■ ASSIGNMENT ■
Copy each line of the data below in which the word "blue" can be found.

■ Dataset items ■
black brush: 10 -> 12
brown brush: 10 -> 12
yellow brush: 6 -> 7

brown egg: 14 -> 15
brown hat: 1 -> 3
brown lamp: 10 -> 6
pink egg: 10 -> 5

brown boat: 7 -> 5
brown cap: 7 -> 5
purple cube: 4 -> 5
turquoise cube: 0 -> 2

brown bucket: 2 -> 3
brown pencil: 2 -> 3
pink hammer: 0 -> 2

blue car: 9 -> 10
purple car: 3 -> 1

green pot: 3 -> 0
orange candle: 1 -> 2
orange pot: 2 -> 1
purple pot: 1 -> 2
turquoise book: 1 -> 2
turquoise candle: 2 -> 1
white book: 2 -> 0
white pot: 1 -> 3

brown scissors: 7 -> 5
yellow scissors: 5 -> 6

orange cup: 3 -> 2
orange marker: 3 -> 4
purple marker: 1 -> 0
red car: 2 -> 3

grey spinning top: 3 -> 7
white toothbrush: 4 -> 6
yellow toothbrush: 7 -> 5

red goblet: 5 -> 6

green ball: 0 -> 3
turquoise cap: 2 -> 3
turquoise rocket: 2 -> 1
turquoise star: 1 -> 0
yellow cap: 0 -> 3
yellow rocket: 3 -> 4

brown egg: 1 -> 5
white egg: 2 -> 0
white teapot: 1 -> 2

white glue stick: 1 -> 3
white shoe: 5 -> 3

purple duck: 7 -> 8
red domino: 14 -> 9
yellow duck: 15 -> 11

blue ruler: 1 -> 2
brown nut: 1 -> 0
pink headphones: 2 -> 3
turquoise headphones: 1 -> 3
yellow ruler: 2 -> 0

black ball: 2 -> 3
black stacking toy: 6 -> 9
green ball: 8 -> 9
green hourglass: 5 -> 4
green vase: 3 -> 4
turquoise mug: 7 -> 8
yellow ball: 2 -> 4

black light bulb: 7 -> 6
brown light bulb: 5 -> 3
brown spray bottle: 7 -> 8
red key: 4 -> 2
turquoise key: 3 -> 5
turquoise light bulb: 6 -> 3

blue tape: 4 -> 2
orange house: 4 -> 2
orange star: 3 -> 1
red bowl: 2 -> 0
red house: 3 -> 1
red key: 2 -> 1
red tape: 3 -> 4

■ YOUR RESPONSE ■
blue car: 9 -> 10
blue ruler: 1 -> 2
blue tape: 4 -> 2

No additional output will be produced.